**Material provided**
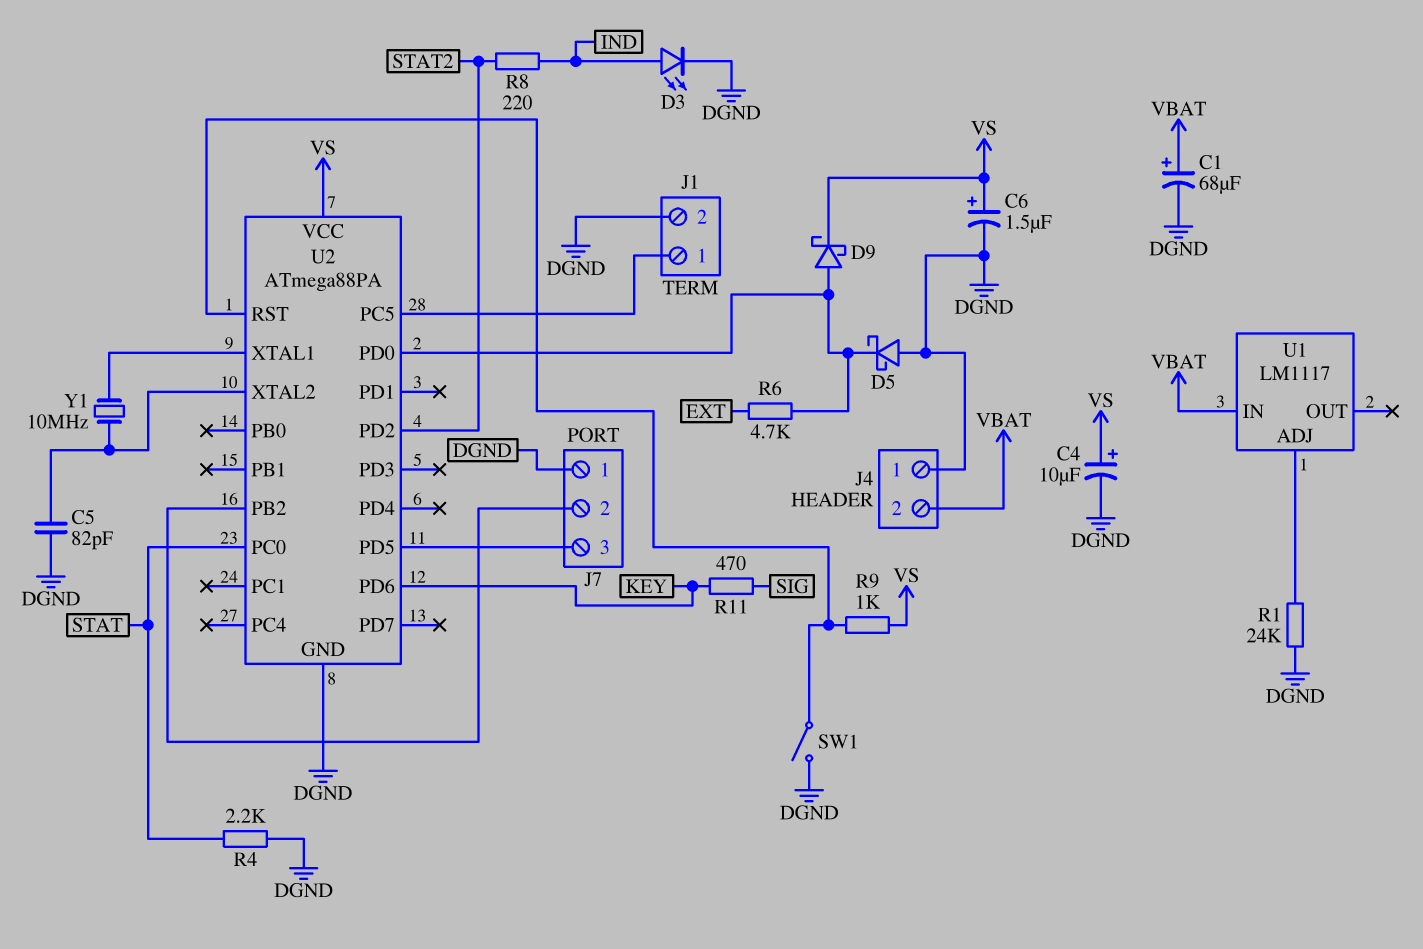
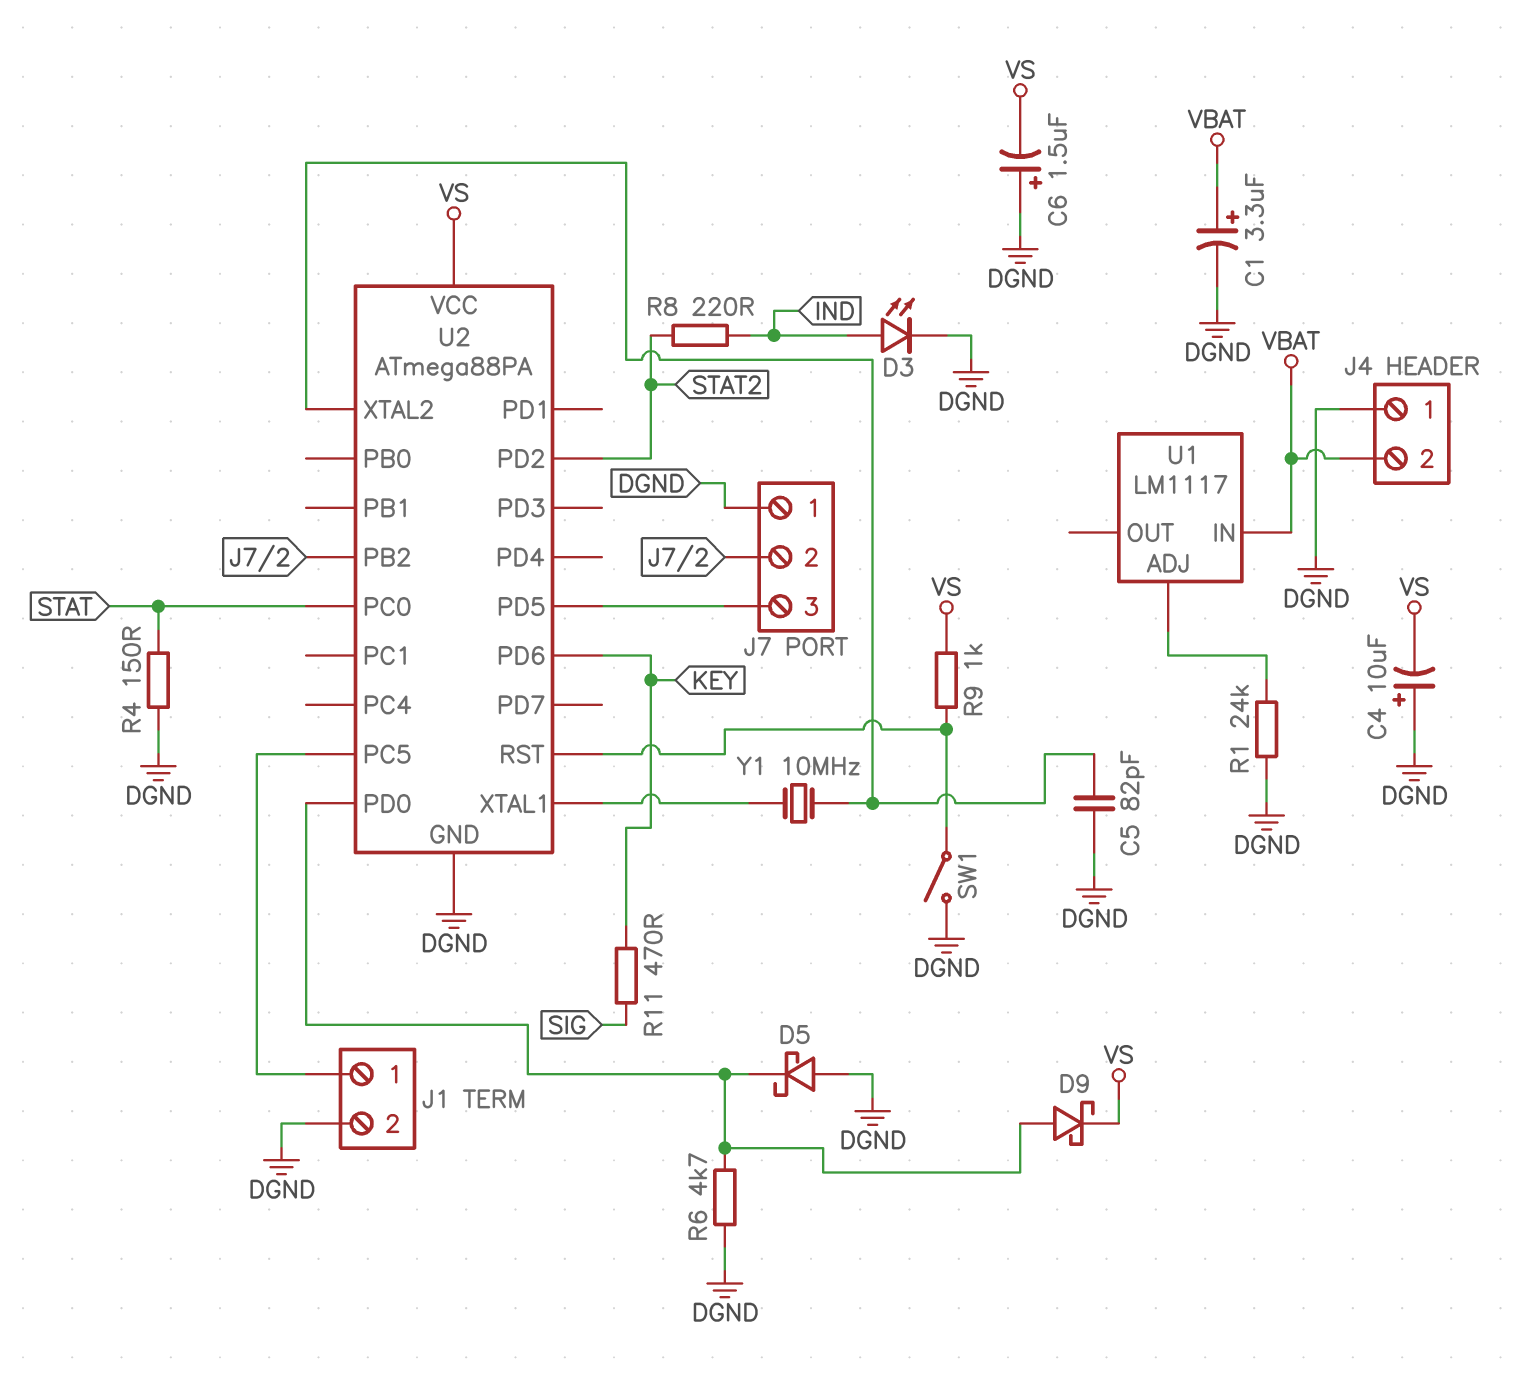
C1: 68uF (plus VBAT, minus DGND) -> 3.3uF (plus VBAT, minus DGND)
C4: 10uF (plus VS, minus DGND) -> 10uF (plus DGND, minus VS)
C6: 1.5uF (plus VS, minus DGND) -> 1.5uF (plus DGND, minus VS)
R4: 2.2k (DGND, STAT) -> 150 (DGND, STAT)
R6: 4.7k (EXT, U2/PD0) -> 4.7k (DGND, U2/PD0)

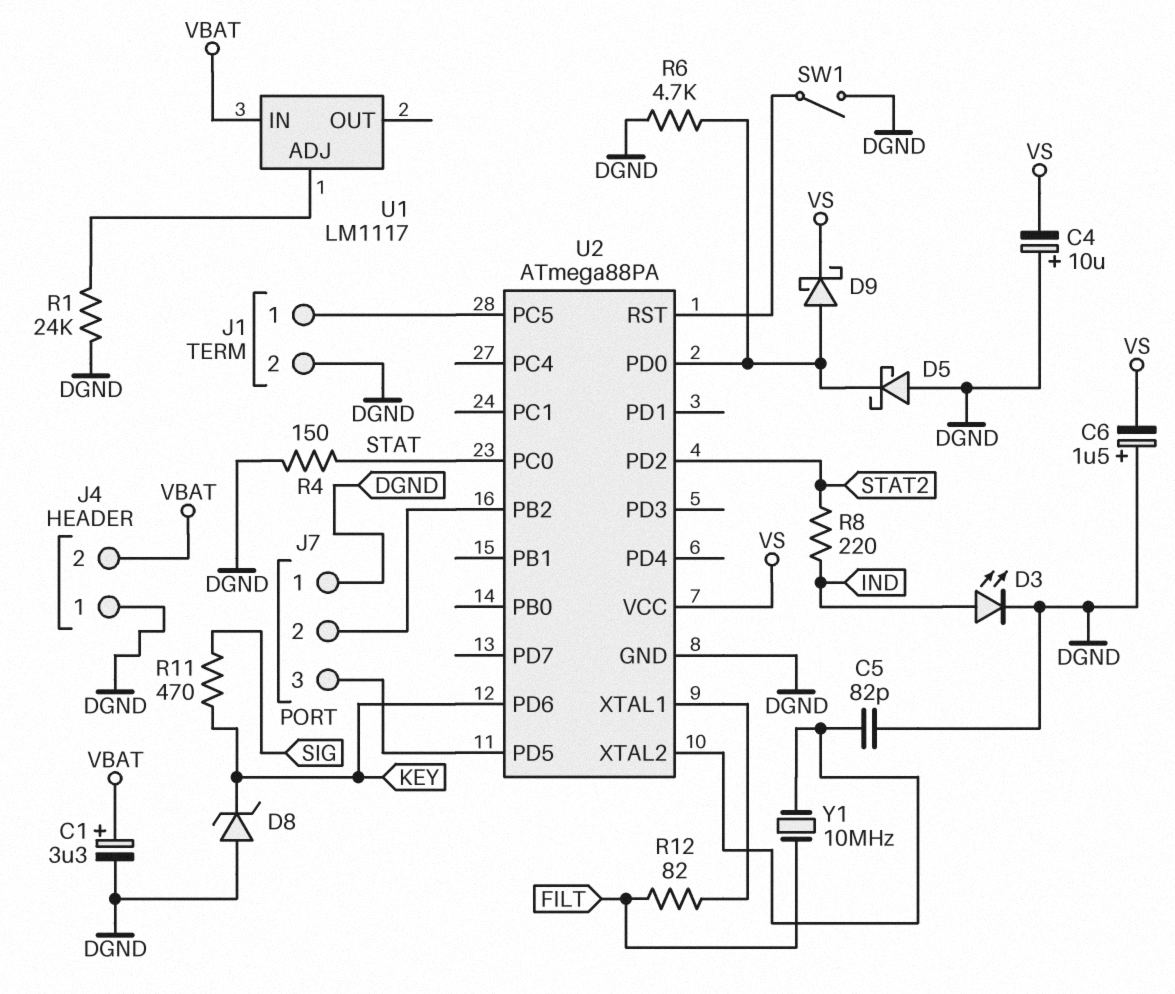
D8: none -> zener (A DGND, K KEY)
R9: 1k (U2/RST, VS) -> none
R12: none -> 82 (FILT, U2/XTAL1)
Y1: 10MHz (U2/XTAL1, U2/XTAL2) -> 10MHz (FILT, U2/XTAL2)

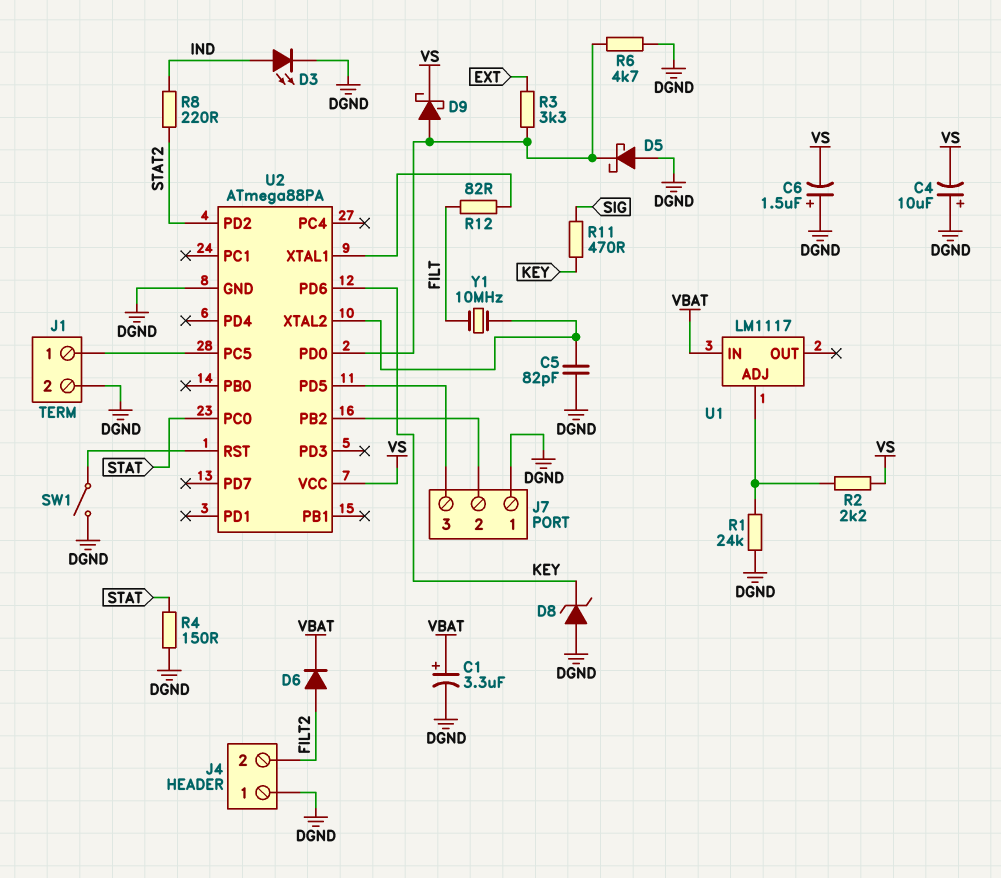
D6: none -> diode (A FILT2, K VBAT)
J4 pin 2: VBAT -> FILT2
R2: none -> 2.2k (U1/ADJ, VS)
R3: none -> 3.3k (EXT, U2/PD0)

**Work instruction**
The job here is to find each line above with the word "none" and copy it.

**Response to the task**
D8: none -> zener (A DGND, K KEY)
R9: 1k (U2/RST, VS) -> none
R12: none -> 82 (FILT, U2/XTAL1)
D6: none -> diode (A FILT2, K VBAT)
R2: none -> 2.2k (U1/ADJ, VS)
R3: none -> 3.3k (EXT, U2/PD0)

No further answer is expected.